● **EXERCISE DETAILS**
Every entry that follows needs to be repeated exactly.

(Spatial reasoning data)
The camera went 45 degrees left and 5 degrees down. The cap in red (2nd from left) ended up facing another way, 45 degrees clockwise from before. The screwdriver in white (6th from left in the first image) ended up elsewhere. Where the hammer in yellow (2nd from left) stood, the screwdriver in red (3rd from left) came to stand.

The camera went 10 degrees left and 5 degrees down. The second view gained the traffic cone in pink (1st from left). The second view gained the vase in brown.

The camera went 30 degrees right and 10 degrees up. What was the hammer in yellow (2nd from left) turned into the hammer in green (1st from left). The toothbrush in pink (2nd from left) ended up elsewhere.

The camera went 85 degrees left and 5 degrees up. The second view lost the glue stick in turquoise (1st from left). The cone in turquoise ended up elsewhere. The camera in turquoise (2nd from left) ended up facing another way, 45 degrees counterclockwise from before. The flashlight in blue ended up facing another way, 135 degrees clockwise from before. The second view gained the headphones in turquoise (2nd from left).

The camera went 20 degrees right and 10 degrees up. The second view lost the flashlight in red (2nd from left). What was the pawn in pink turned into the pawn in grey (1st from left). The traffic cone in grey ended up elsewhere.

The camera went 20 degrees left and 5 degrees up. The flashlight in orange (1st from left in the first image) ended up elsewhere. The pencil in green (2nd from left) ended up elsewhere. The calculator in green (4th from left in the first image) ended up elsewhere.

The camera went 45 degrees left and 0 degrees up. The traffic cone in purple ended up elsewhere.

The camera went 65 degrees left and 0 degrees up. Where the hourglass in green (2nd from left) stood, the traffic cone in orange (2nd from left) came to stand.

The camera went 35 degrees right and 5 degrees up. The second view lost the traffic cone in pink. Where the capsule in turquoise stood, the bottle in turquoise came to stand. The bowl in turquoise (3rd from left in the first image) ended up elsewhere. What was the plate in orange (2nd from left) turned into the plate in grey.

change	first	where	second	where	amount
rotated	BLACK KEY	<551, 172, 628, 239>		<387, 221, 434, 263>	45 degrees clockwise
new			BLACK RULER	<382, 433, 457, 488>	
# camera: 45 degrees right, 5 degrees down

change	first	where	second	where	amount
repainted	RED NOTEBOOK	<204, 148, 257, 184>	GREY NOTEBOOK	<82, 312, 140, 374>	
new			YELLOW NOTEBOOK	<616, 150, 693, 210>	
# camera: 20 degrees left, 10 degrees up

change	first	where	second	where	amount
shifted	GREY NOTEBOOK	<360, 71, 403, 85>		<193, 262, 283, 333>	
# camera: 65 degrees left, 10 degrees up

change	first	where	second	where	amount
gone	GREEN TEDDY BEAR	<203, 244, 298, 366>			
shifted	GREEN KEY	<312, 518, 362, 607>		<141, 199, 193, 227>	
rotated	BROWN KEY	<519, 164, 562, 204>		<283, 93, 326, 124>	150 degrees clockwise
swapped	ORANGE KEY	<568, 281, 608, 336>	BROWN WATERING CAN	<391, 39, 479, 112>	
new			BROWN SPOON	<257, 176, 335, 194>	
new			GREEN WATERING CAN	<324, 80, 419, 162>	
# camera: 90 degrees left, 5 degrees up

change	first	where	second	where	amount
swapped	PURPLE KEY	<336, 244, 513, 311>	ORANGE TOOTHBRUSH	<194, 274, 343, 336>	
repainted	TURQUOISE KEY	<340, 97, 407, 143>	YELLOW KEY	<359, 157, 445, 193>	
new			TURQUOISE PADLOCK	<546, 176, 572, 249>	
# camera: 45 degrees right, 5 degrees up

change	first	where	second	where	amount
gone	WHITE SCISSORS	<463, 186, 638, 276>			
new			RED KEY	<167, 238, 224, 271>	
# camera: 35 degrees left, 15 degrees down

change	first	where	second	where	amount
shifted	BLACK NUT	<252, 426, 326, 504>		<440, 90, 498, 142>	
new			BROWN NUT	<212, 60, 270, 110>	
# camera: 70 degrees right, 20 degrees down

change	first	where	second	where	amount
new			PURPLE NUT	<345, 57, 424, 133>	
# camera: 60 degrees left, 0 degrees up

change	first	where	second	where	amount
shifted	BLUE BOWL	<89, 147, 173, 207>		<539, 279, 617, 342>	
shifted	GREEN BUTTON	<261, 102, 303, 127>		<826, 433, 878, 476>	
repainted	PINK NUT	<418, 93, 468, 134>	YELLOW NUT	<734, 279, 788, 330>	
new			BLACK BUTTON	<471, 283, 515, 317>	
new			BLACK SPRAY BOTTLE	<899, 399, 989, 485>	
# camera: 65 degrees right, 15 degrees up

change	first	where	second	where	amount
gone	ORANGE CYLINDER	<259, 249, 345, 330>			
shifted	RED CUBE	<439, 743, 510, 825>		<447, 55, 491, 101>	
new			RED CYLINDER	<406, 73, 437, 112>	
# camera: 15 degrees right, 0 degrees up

● **SOLUTION BELOW**
The camera went 45 degrees left and 5 degrees down. The cap in red (2nd from left) ended up facing another way, 45 degrees clockwise from before. The screwdriver in white (6th from left in the first image) ended up elsewhere. Where the hammer in yellow (2nd from left) stood, the screwdriver in red (3rd from left) came to stand.

The camera went 10 degrees left and 5 degrees down. The second view gained the traffic cone in pink (1st from left). The second view gained the vase in brown.

The camera went 30 degrees right and 10 degrees up. What was the hammer in yellow (2nd from left) turned into the hammer in green (1st from left). The toothbrush in pink (2nd from left) ended up elsewhere.

The camera went 85 degrees left and 5 degrees up. The second view lost the glue stick in turquoise (1st from left). The cone in turquoise ended up elsewhere. The camera in turquoise (2nd from left) ended up facing another way, 45 degrees counterclockwise from before. The flashlight in blue ended up facing another way, 135 degrees clockwise from before. The second view gained the headphones in turquoise (2nd from left).

The camera went 20 degrees right and 10 degrees up. The second view lost the flashlight in red (2nd from left). What was the pawn in pink turned into the pawn in grey (1st from left). The traffic cone in grey ended up elsewhere.

The camera went 20 degrees left and 5 degrees up. The flashlight in orange (1st from left in the first image) ended up elsewhere. The pencil in green (2nd from left) ended up elsewhere. The calculator in green (4th from left in the first image) ended up elsewhere.

The camera went 45 degrees left and 0 degrees up. The traffic cone in purple ended up elsewhere.

The camera went 65 degrees left and 0 degrees up. Where the hourglass in green (2nd from left) stood, the traffic cone in orange (2nd from left) came to stand.

The camera went 35 degrees right and 5 degrees up. The second view lost the traffic cone in pink. Where the capsule in turquoise stood, the bottle in turquoise came to stand. The bowl in turquoise (3rd from left in the first image) ended up elsewhere. What was the plate in orange (2nd from left) turned into the plate in grey.

change	first	where	second	where	amount
rotated	BLACK KEY	<551, 172, 628, 239>		<387, 221, 434, 263>	45 degrees clockwise
new			BLACK RULER	<382, 433, 457, 488>	
# camera: 45 degrees right, 5 degrees down

change	first	where	second	where	amount
repainted	RED NOTEBOOK	<204, 148, 257, 184>	GREY NOTEBOOK	<82, 312, 140, 374>	
new			YELLOW NOTEBOOK	<616, 150, 693, 210>	
# camera: 20 degrees left, 10 degrees up

change	first	where	second	where	amount
shifted	GREY NOTEBOOK	<360, 71, 403, 85>		<193, 262, 283, 333>	
# camera: 65 degrees left, 10 degrees up

change	first	where	second	where	amount
gone	GREEN TEDDY BEAR	<203, 244, 298, 366>			
shifted	GREEN KEY	<312, 518, 362, 607>		<141, 199, 193, 227>	
rotated	BROWN KEY	<519, 164, 562, 204>		<283, 93, 326, 124>	150 degrees clockwise
swapped	ORANGE KEY	<568, 281, 608, 336>	BROWN WATERING CAN	<391, 39, 479, 112>	
new			BROWN SPOON	<257, 176, 335, 194>	
new			GREEN WATERING CAN	<324, 80, 419, 162>	
# camera: 90 degrees left, 5 degrees up

change	first	where	second	where	amount
swapped	PURPLE KEY	<336, 244, 513, 311>	ORANGE TOOTHBRUSH	<194, 274, 343, 336>	
repainted	TURQUOISE KEY	<340, 97, 407, 143>	YELLOW KEY	<359, 157, 445, 193>	
new			TURQUOISE PADLOCK	<546, 176, 572, 249>	
# camera: 45 degrees right, 5 degrees up

change	first	where	second	where	amount
gone	WHITE SCISSORS	<463, 186, 638, 276>			
new			RED KEY	<167, 238, 224, 271>	
# camera: 35 degrees left, 15 degrees down

change	first	where	second	where	amount
shifted	BLACK NUT	<252, 426, 326, 504>		<440, 90, 498, 142>	
new			BROWN NUT	<212, 60, 270, 110>	
# camera: 70 degrees right, 20 degrees down

change	first	where	second	where	amount
new			PURPLE NUT	<345, 57, 424, 133>	
# camera: 60 degrees left, 0 degrees up

change	first	where	second	where	amount
shifted	BLUE BOWL	<89, 147, 173, 207>		<539, 279, 617, 342>	
shifted	GREEN BUTTON	<261, 102, 303, 127>		<826, 433, 878, 476>	
repainted	PINK NUT	<418, 93, 468, 134>	YELLOW NUT	<734, 279, 788, 330>	
new			BLACK BUTTON	<471, 283, 515, 317>	
new			BLACK SPRAY BOTTLE	<899, 399, 989, 485>	
# camera: 65 degrees right, 15 degrees up

change	first	where	second	where	amount
gone	ORANGE CYLINDER	<259, 249, 345, 330>			
shifted	RED CUBE	<439, 743, 510, 825>		<447, 55, 491, 101>	
new			RED CYLINDER	<406, 73, 437, 112>	
# camera: 15 degrees right, 0 degrees up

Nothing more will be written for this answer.